Supplied material:
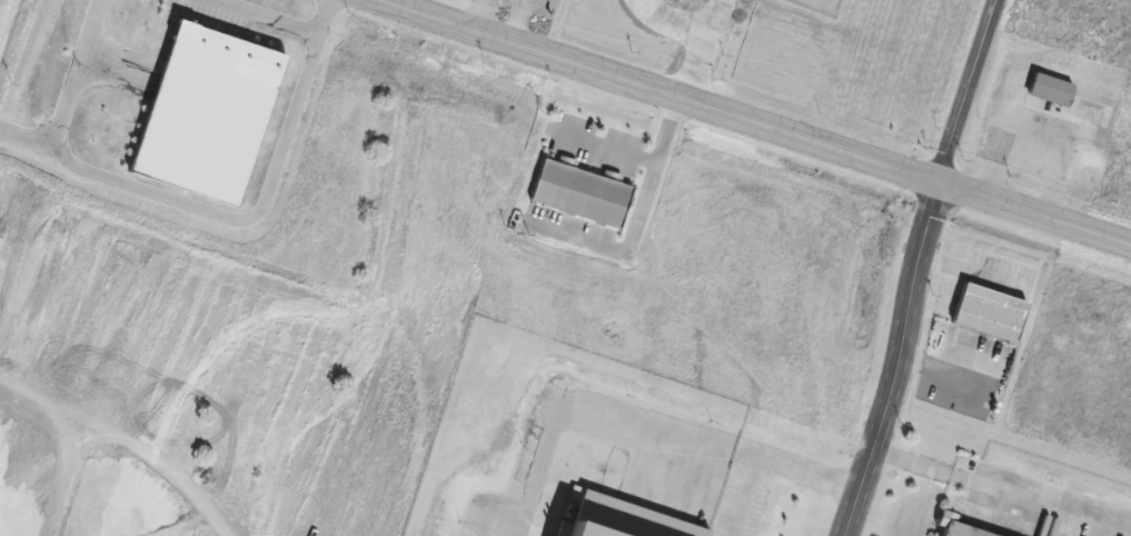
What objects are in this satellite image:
road: (477, 15)
road: (278, 23)
building: (1049, 90)
road: (68, 93)
road: (754, 123)
road: (602, 145)
building: (580, 193)
road: (242, 222)
road: (635, 225)
road: (919, 267)
building: (986, 313)
road: (1002, 490)
building: (954, 529)

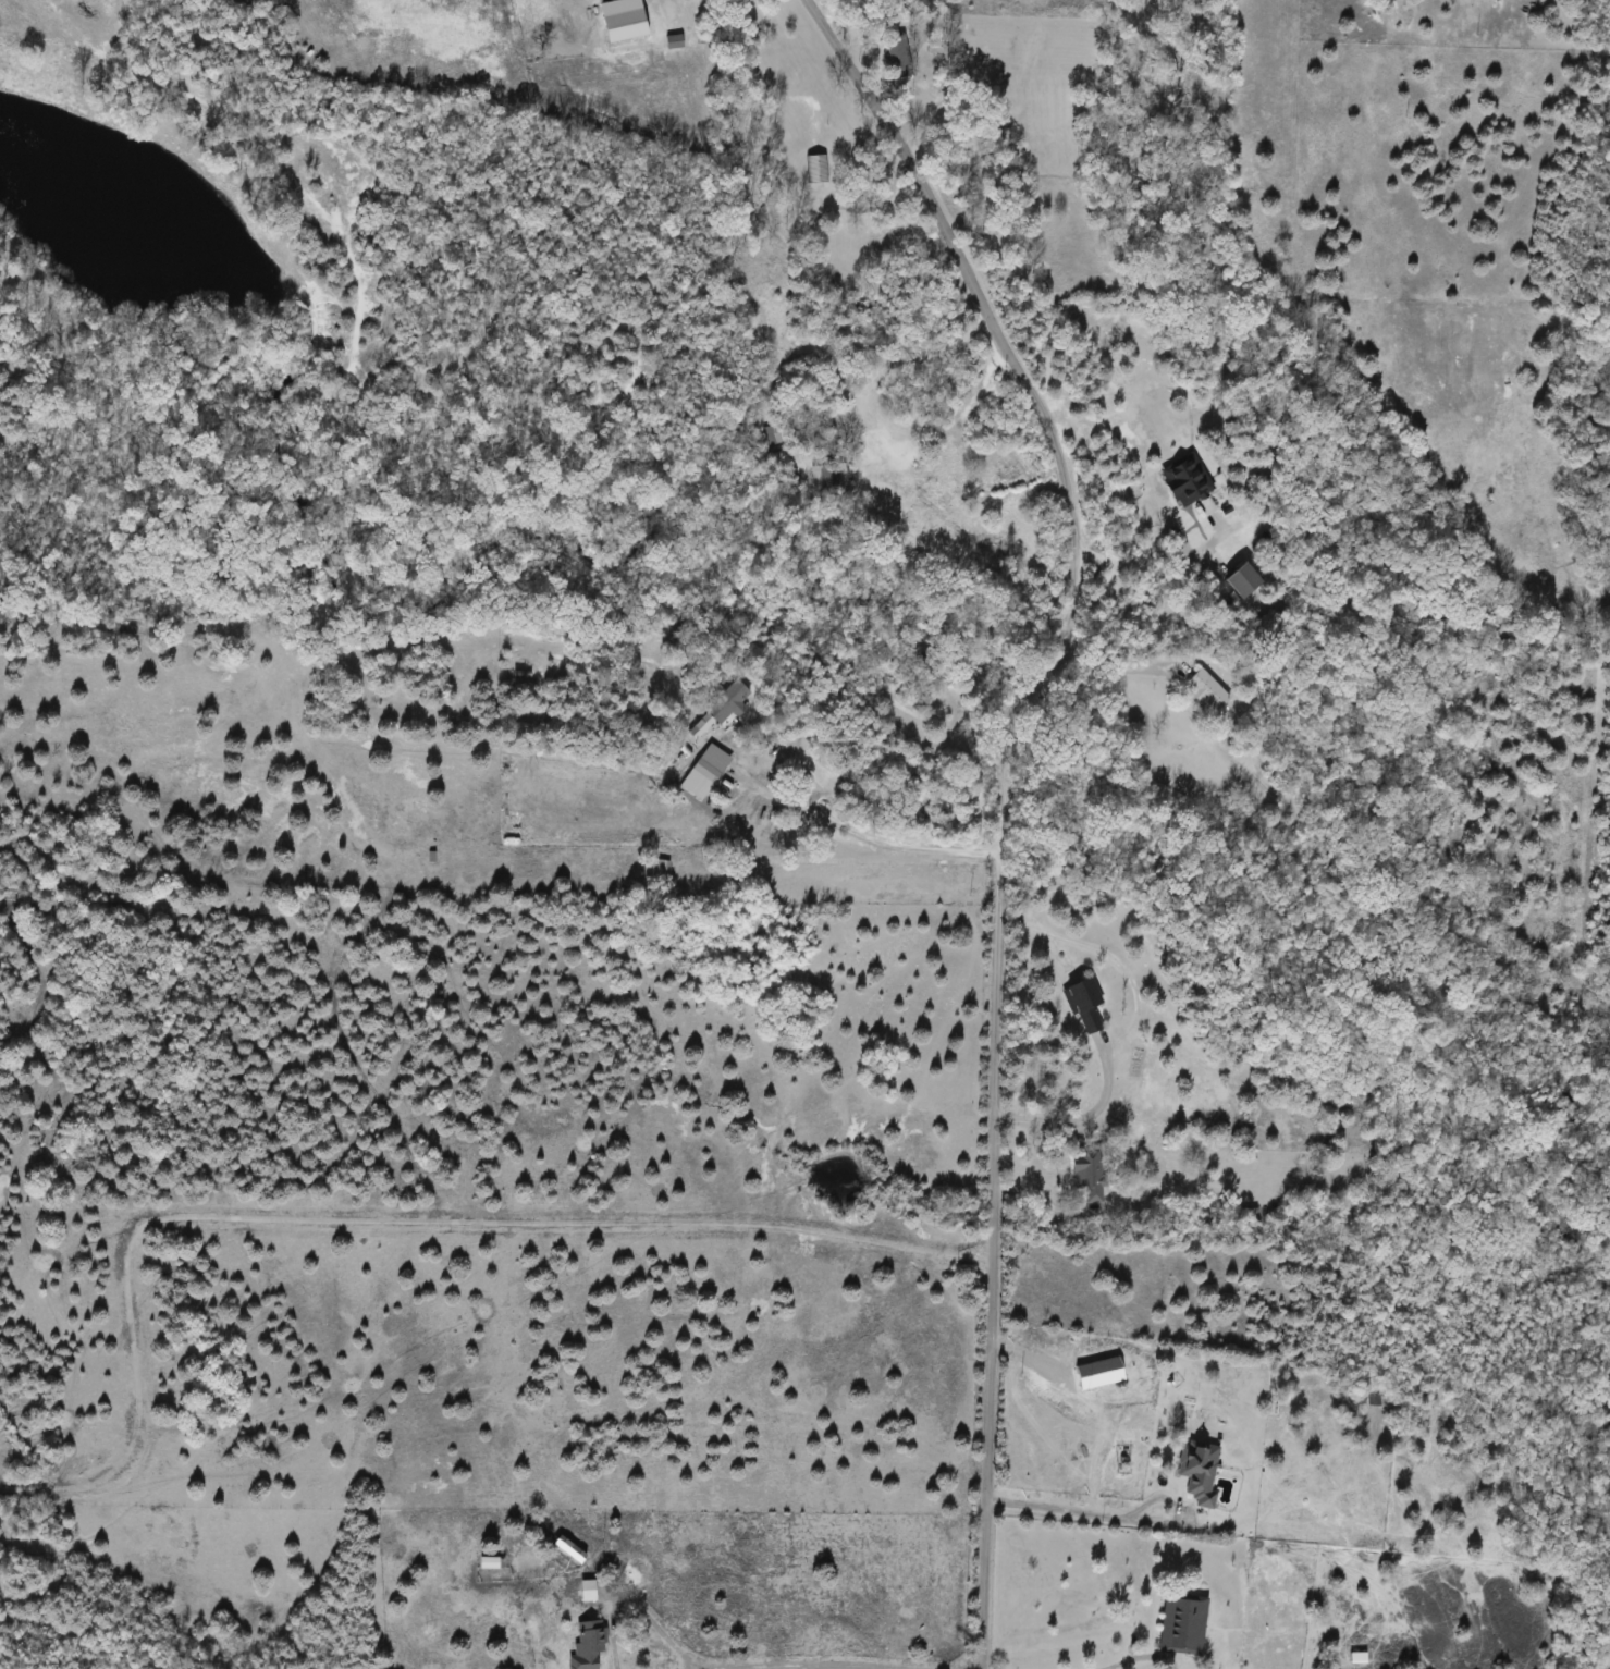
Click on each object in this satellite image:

Required action:
Print the listing exactly, but skip its pictures.

Your solution:
What objects are in this satellite image:
road: (477, 15)
road: (278, 23)
building: (1049, 90)
road: (68, 93)
road: (754, 123)
road: (602, 145)
building: (580, 193)
road: (242, 222)
road: (635, 225)
road: (919, 267)
building: (986, 313)
road: (1002, 490)
building: (954, 529)

Click on each object in this satellite image:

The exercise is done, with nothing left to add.